■ Data shown ■
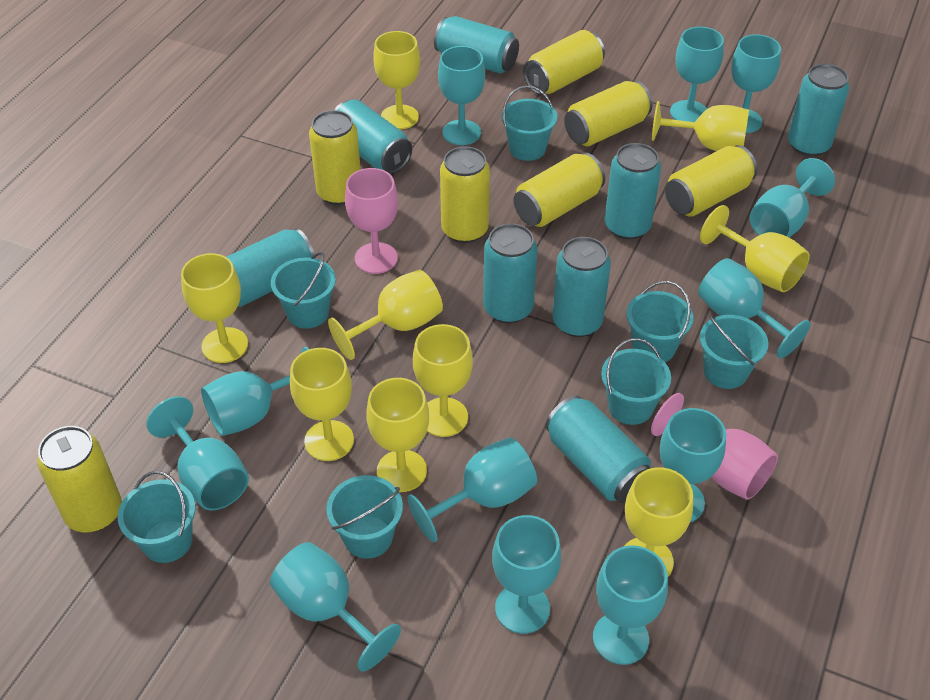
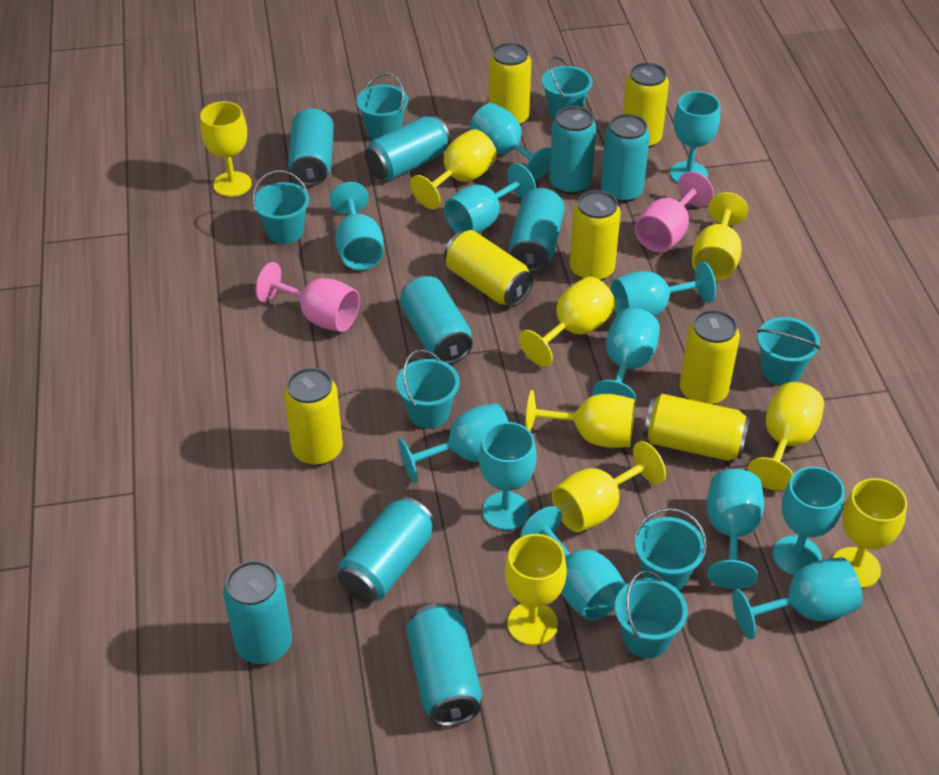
turquoise can: 8 -> 9

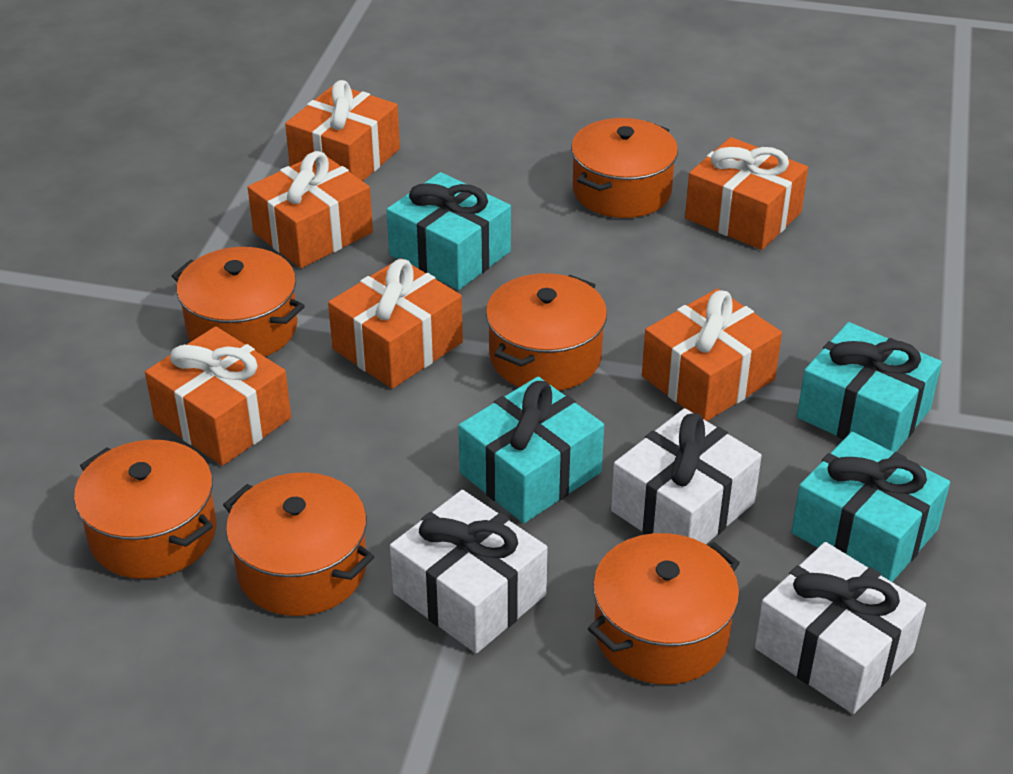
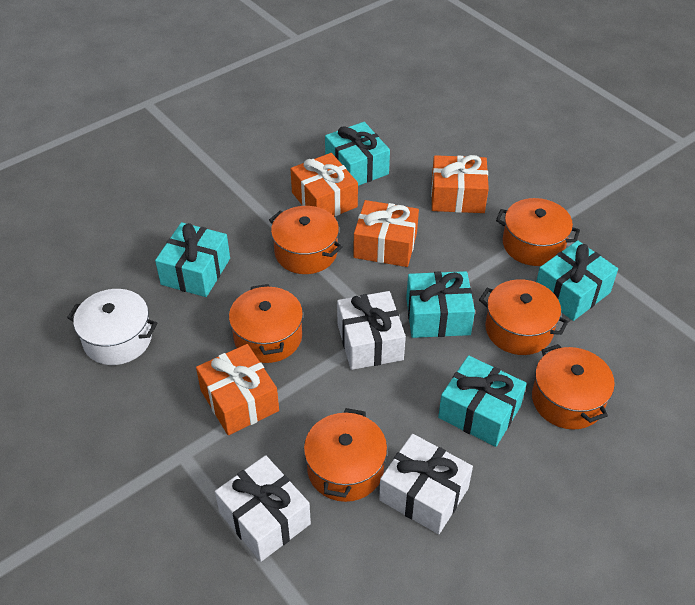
orange gift: 6 -> 4
turquoise gift: 4 -> 5
white pot: 0 -> 1

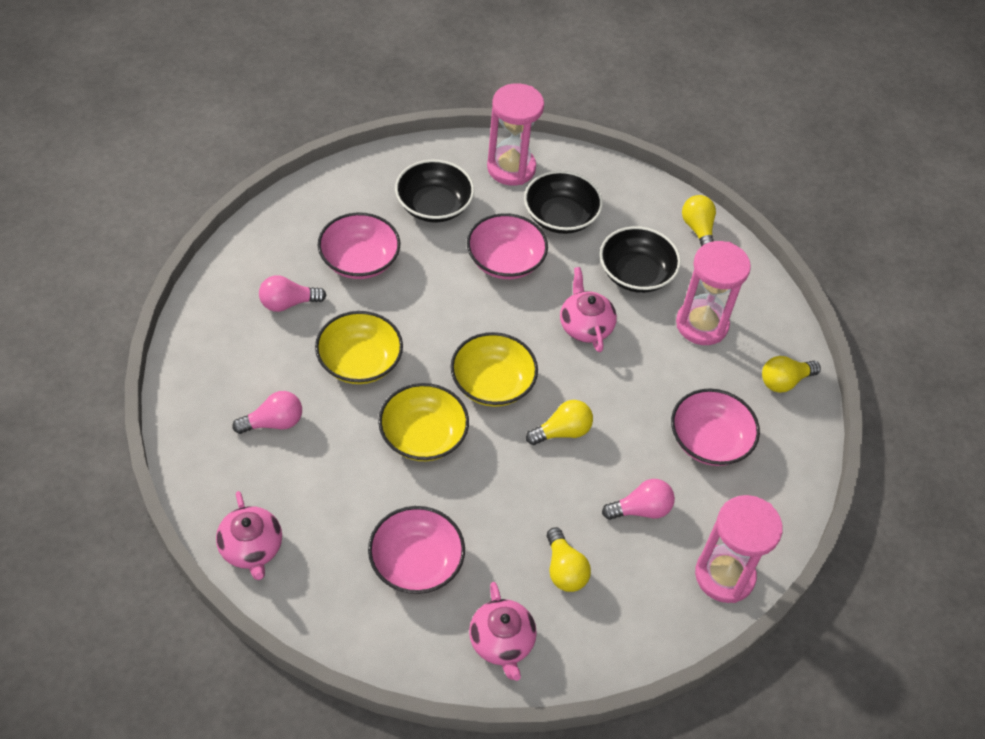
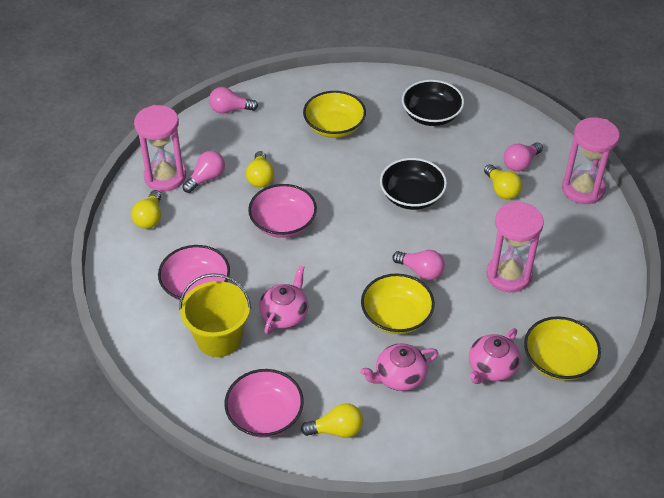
black bowl: 3 -> 2
pink bowl: 4 -> 3
pink light bulb: 3 -> 4
yellow bucket: 0 -> 1

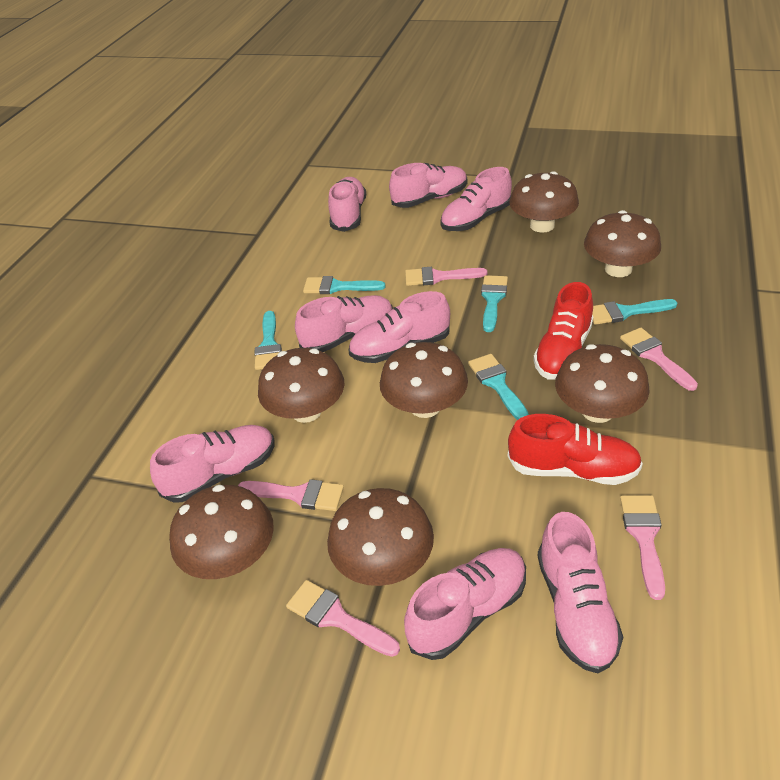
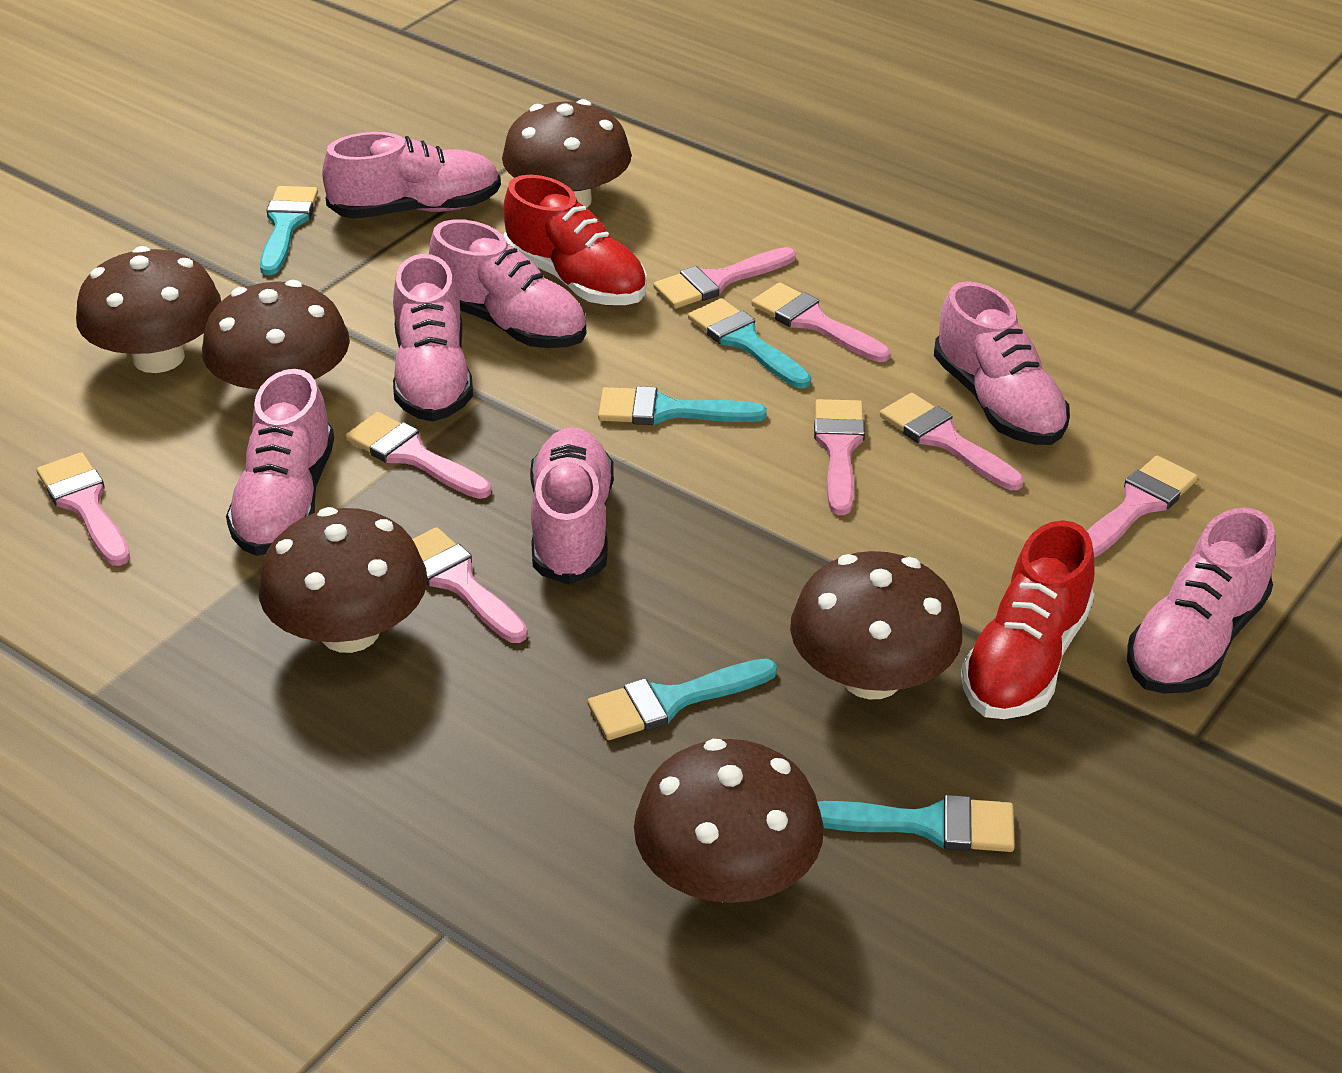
brown mushroom: 7 -> 6
pink brush: 5 -> 8
pink shoe: 8 -> 7

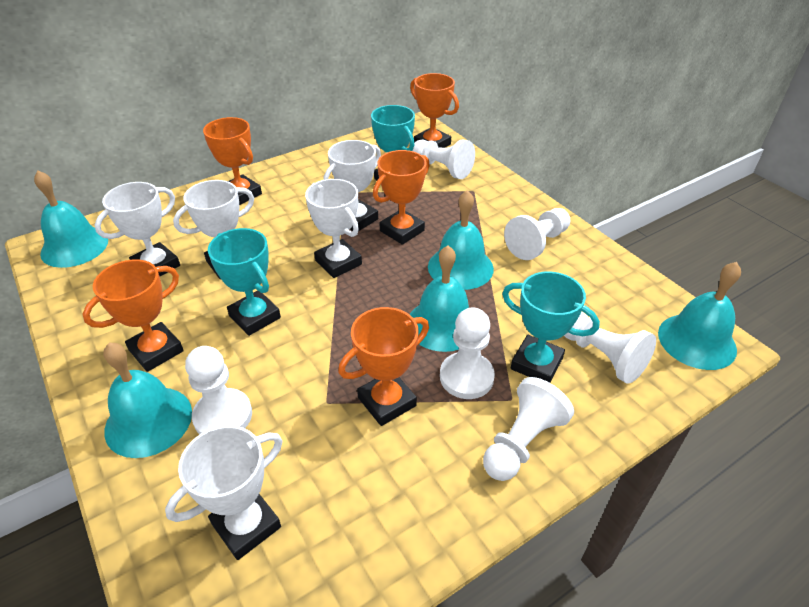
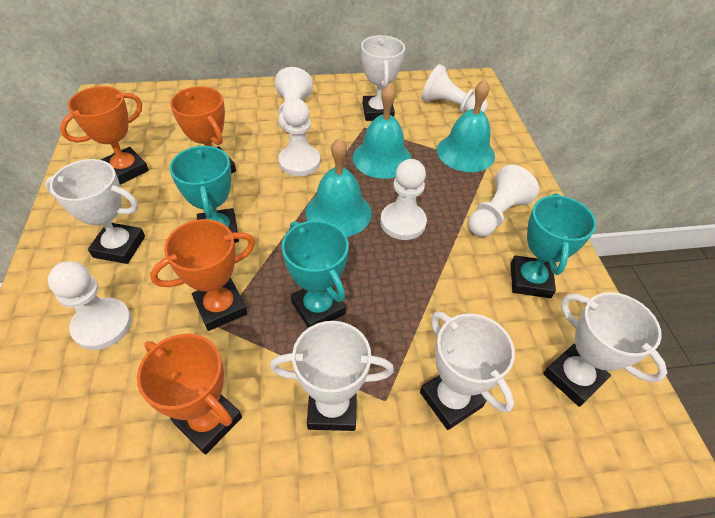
orange trophy: 5 -> 4
turquoise bell: 5 -> 3

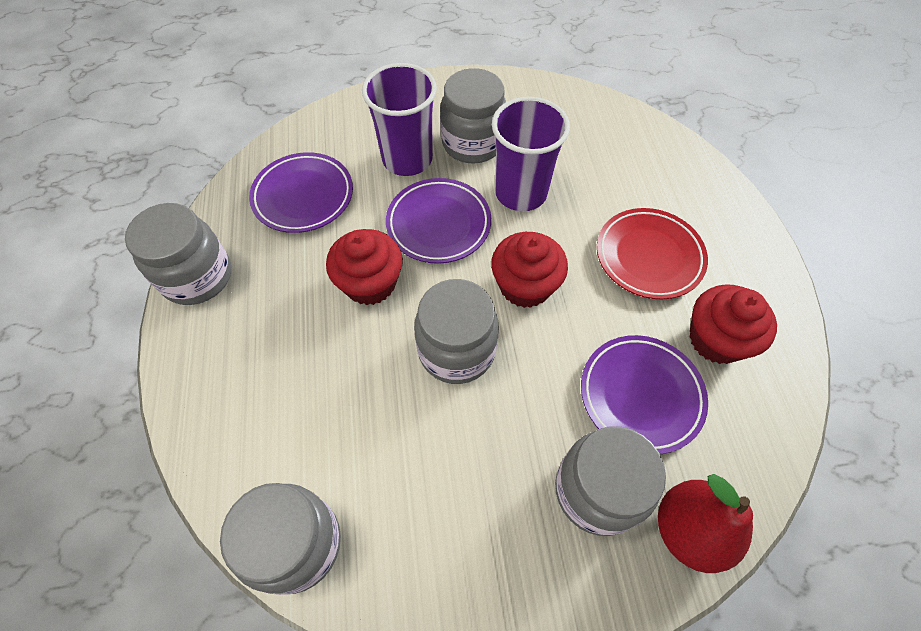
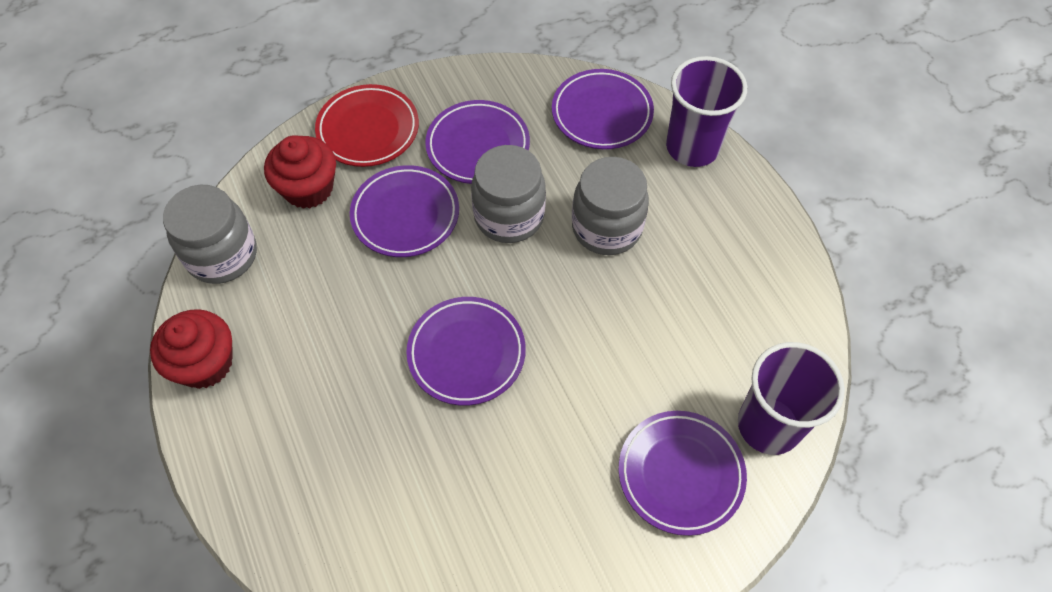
grey jar: 5 -> 3
purple plate: 3 -> 5
red cupcake: 3 -> 2
red pear: 1 -> 0

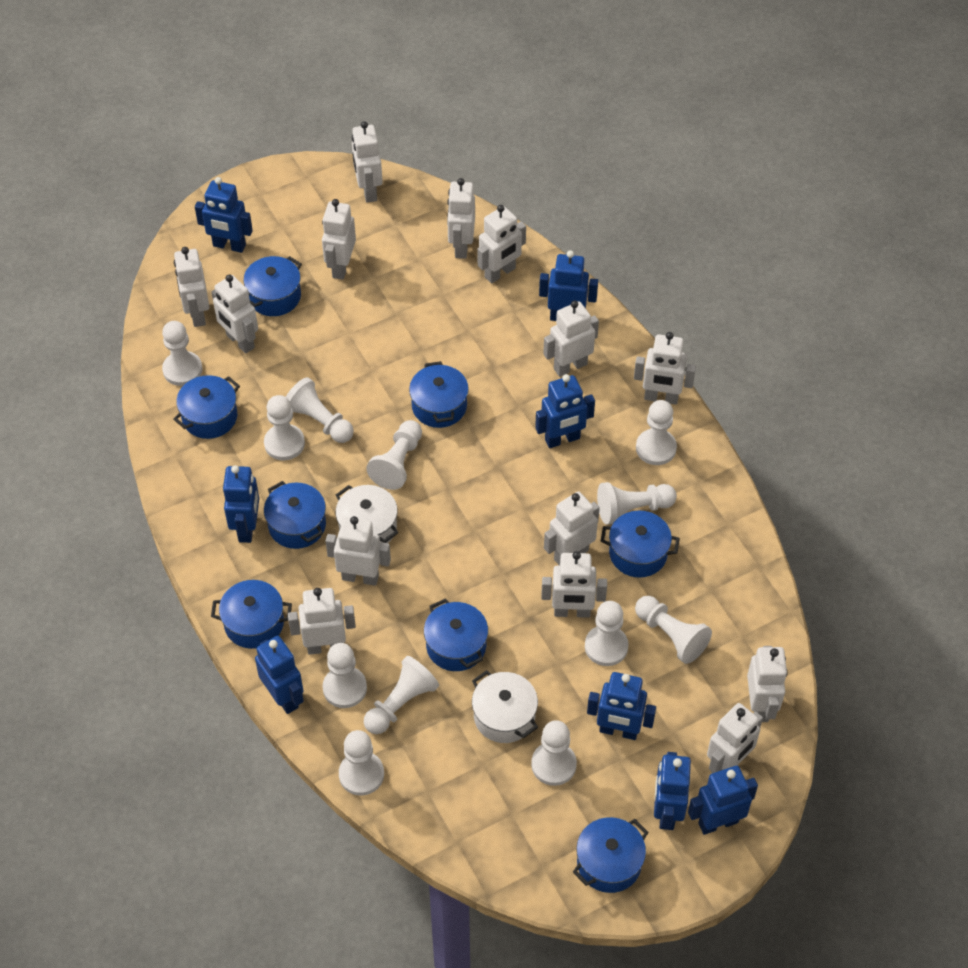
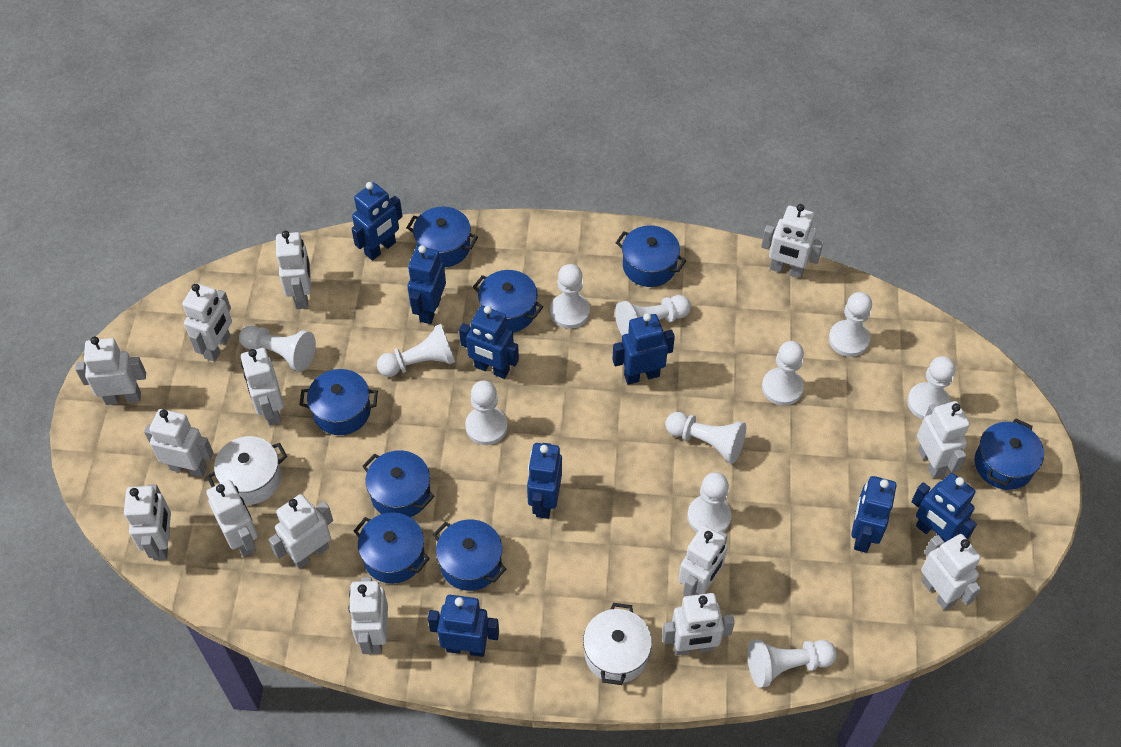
white pawn: 12 -> 11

■ Instructions for the task ■
In the records, locate each line holding the string "turquoise" and copy it.

■ Answer to this exercise ■
turquoise can: 8 -> 9
turquoise gift: 4 -> 5
turquoise bell: 5 -> 3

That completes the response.